## Extracted material
···

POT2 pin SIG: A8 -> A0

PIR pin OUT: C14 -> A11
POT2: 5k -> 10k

···

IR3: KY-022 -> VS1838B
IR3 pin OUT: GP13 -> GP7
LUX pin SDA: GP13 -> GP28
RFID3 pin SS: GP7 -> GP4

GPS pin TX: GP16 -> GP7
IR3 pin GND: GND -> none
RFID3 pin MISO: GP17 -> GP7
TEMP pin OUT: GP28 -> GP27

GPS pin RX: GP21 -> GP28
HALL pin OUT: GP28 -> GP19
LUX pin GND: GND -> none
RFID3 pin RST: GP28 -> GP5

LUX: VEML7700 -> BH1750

···

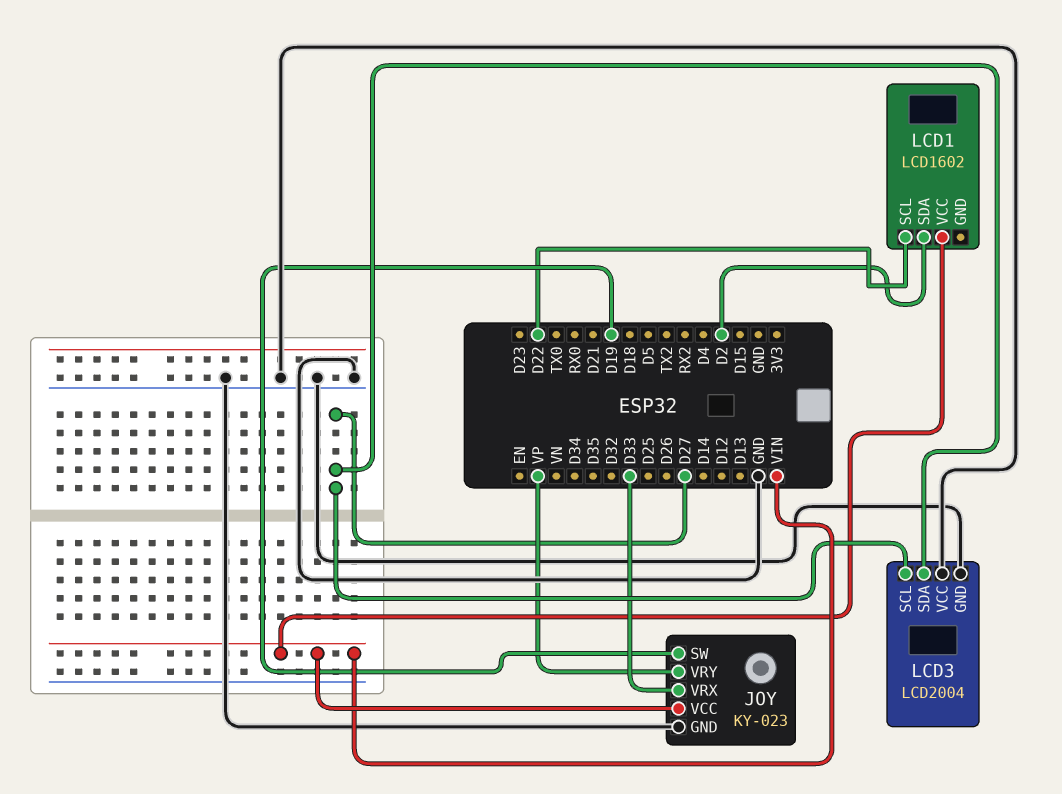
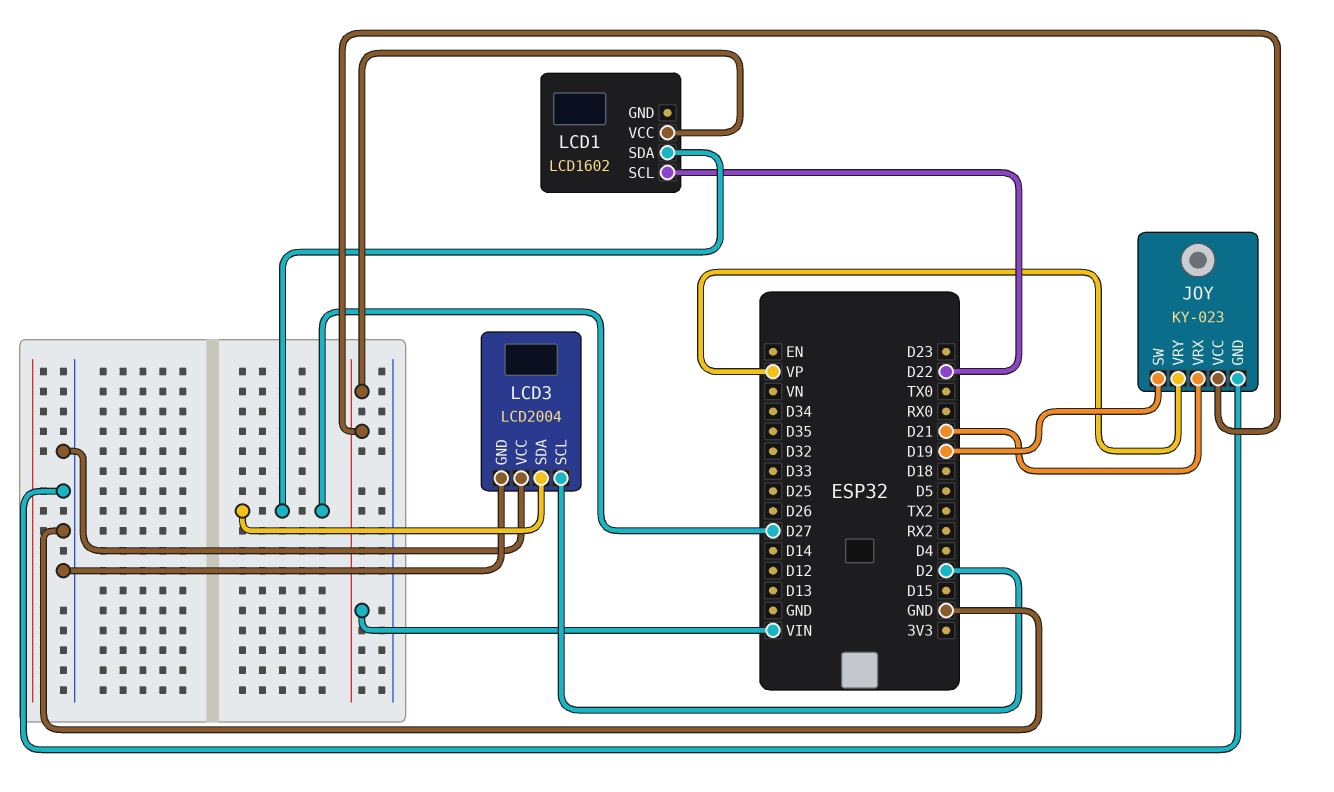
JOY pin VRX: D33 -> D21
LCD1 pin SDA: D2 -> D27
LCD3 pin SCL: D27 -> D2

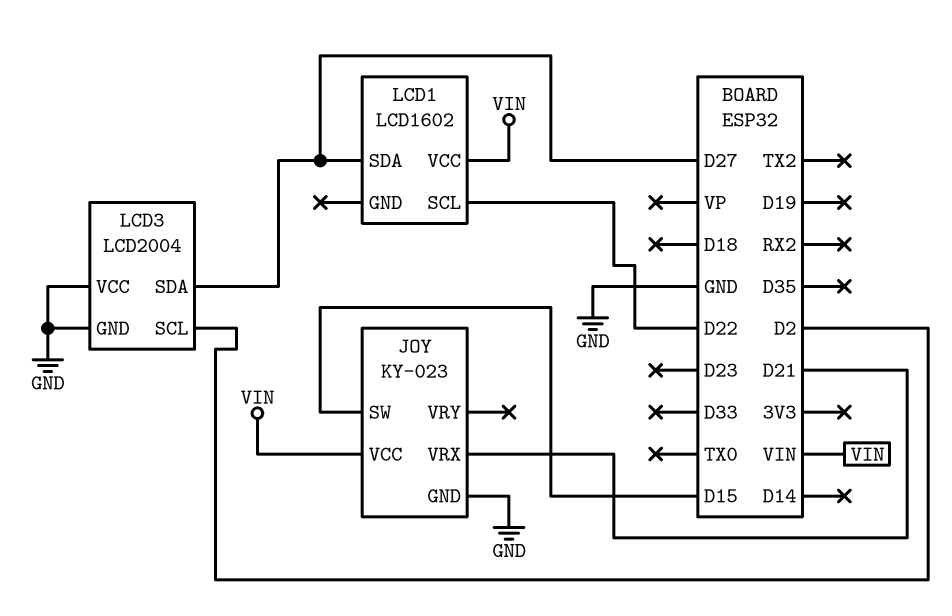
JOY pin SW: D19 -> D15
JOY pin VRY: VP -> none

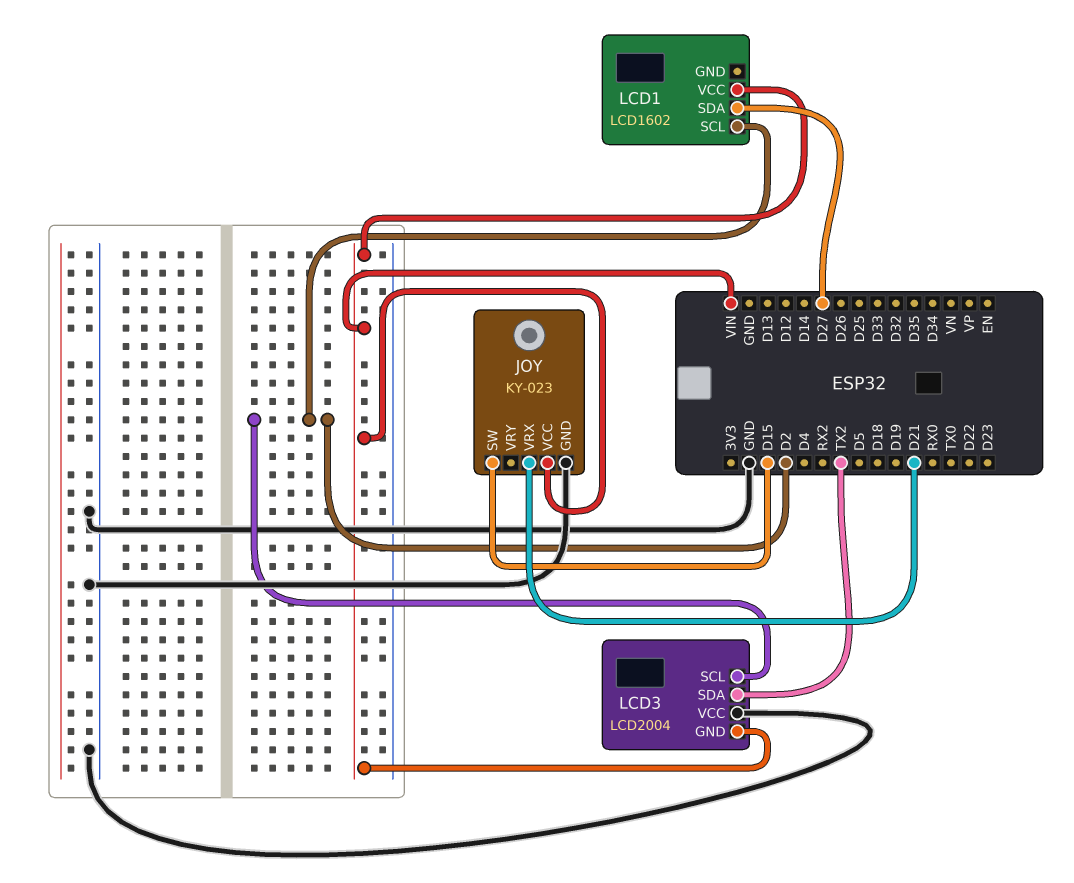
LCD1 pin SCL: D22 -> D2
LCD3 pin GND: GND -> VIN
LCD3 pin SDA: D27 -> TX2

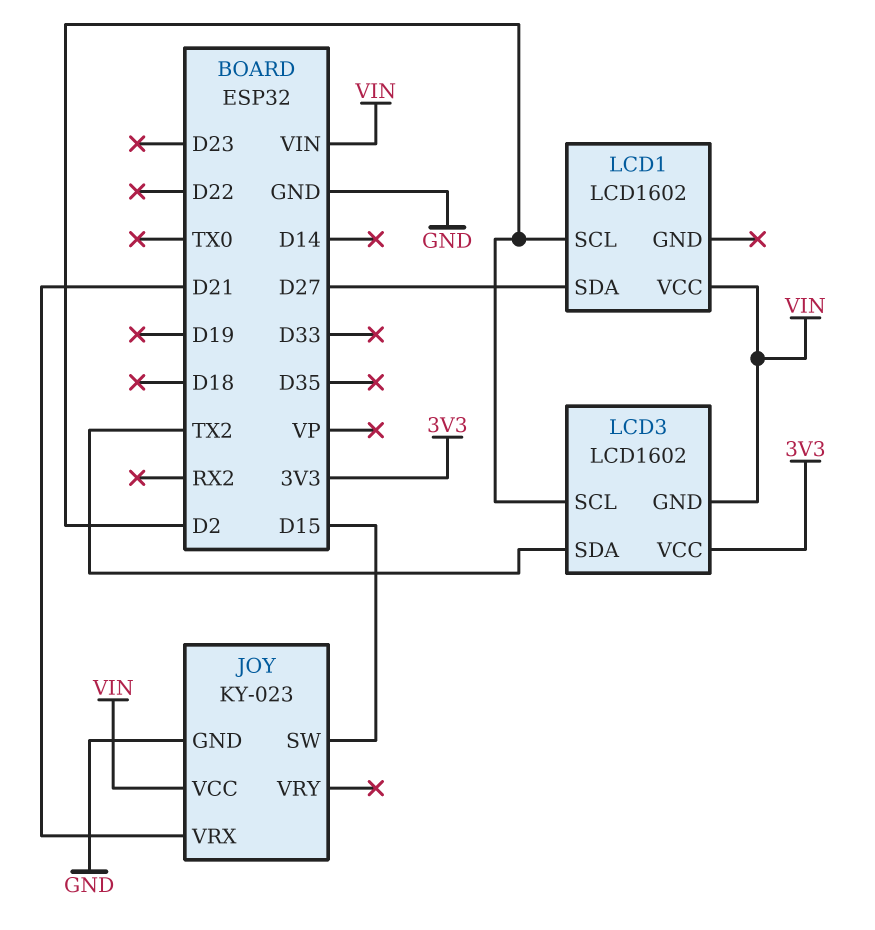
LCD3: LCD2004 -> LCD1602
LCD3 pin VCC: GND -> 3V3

···

## What you will do
Write only the number of lines in the material above where the string "none" occurs.

## Solution
3